* WORK TO COMPLETE *
Give back nothing but the number of lines in these entries that contain the word "cyan".

┌──

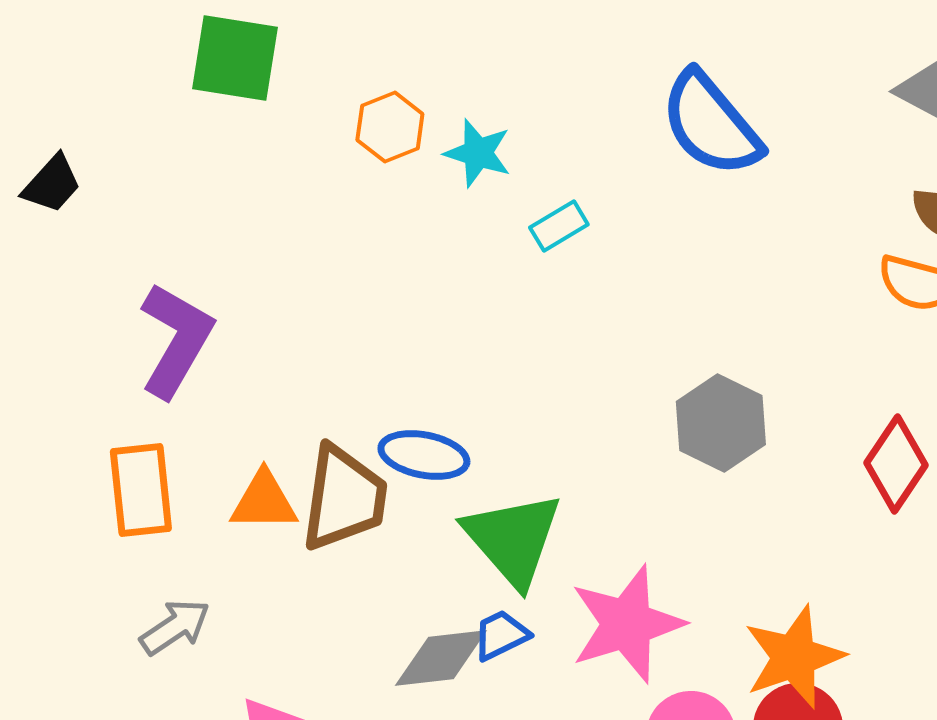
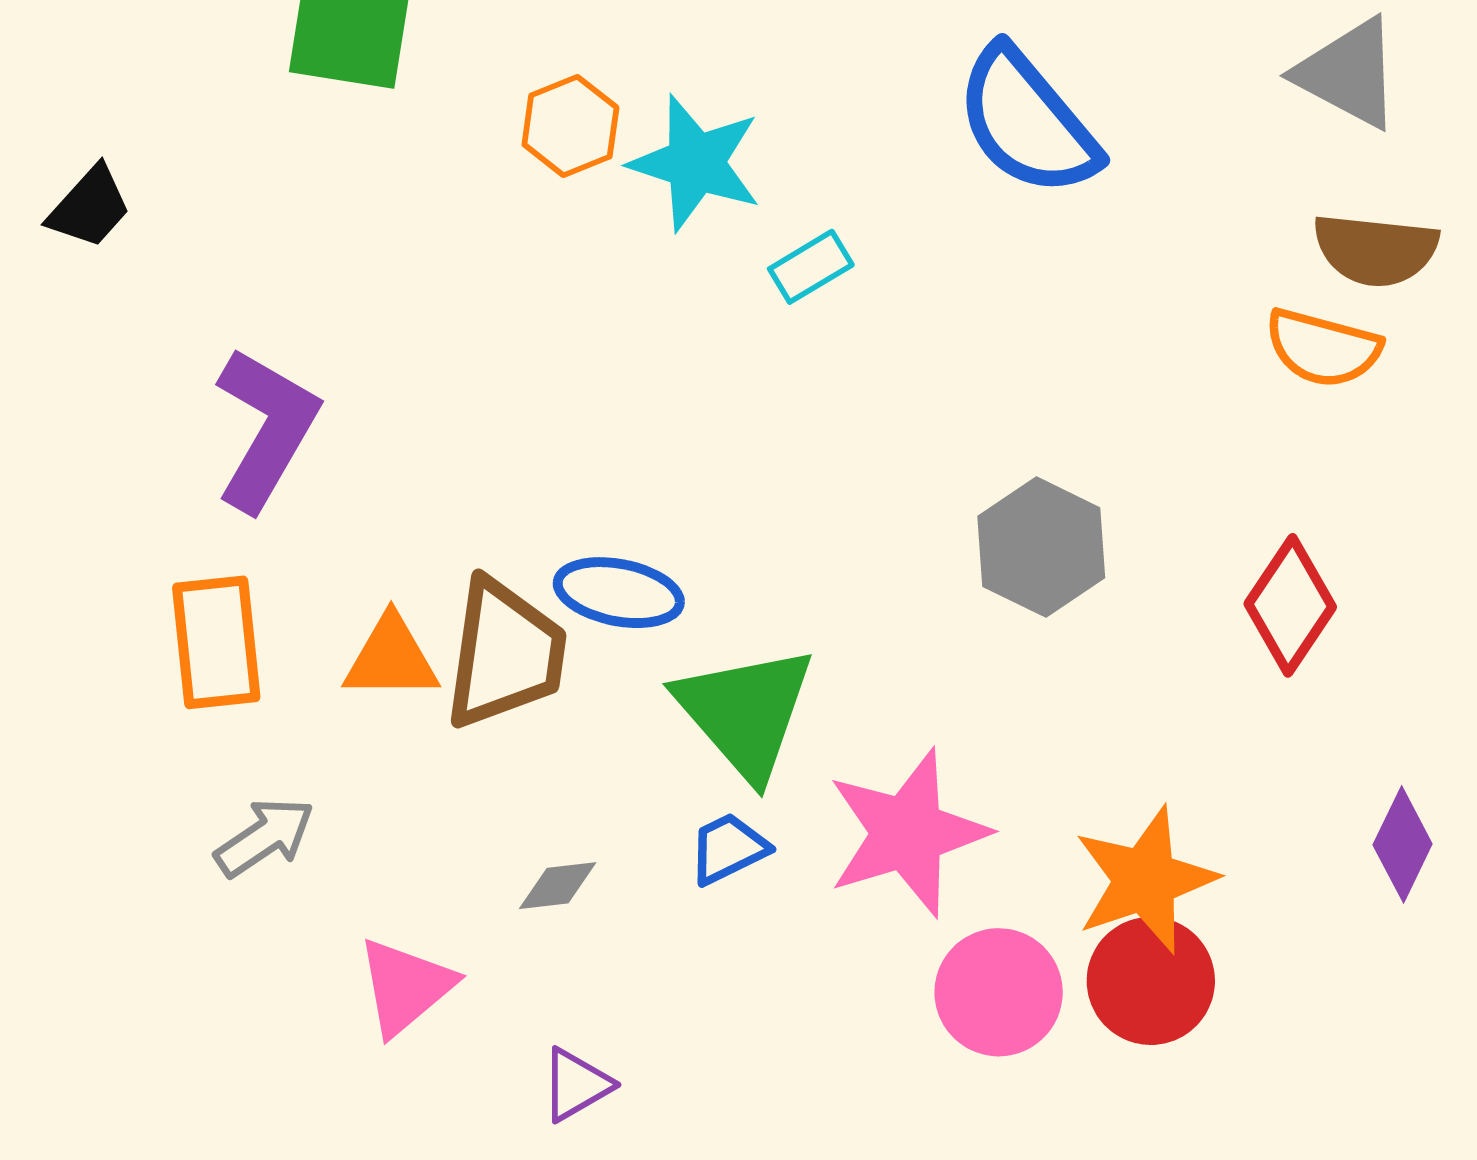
cyan star: (478, 153) -> (696, 163), size x1.4
gray diamond: (441, 658) -> (558, 886), moved, size x0.6

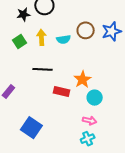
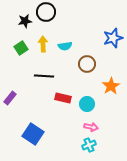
brown circle: (86, 30) -> (87, 64), moved
orange star: (83, 79) -> (111, 86), moved
cyan circle: (95, 98) -> (87, 104), moved

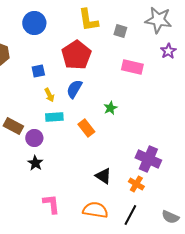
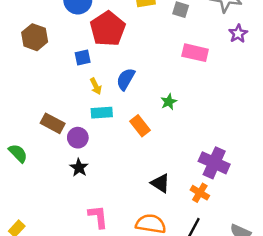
red pentagon: (76, 55) -> (108, 29), moved

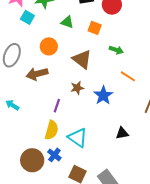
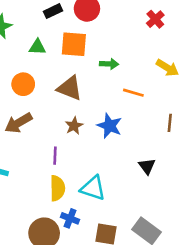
orange square: (95, 28) -> (74, 44), size x1.5
black triangle: (122, 133) -> (147, 166), turned -40

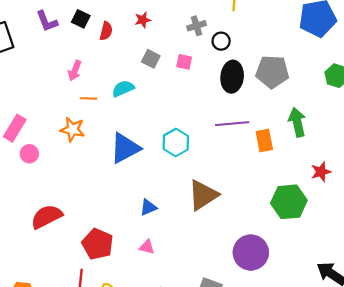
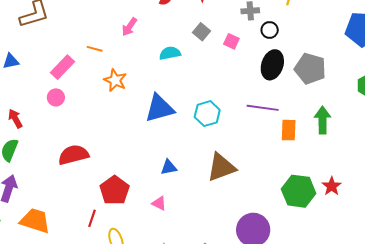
orange line: (88, 98) -> (95, 49), moved
pink circle: (29, 154) -> (56, 97), moved
red star: (321, 172) -> (332, 186), moved, turned -30

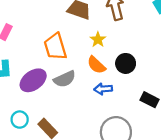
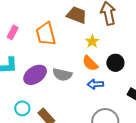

└──

* TASK OUTPUT *
2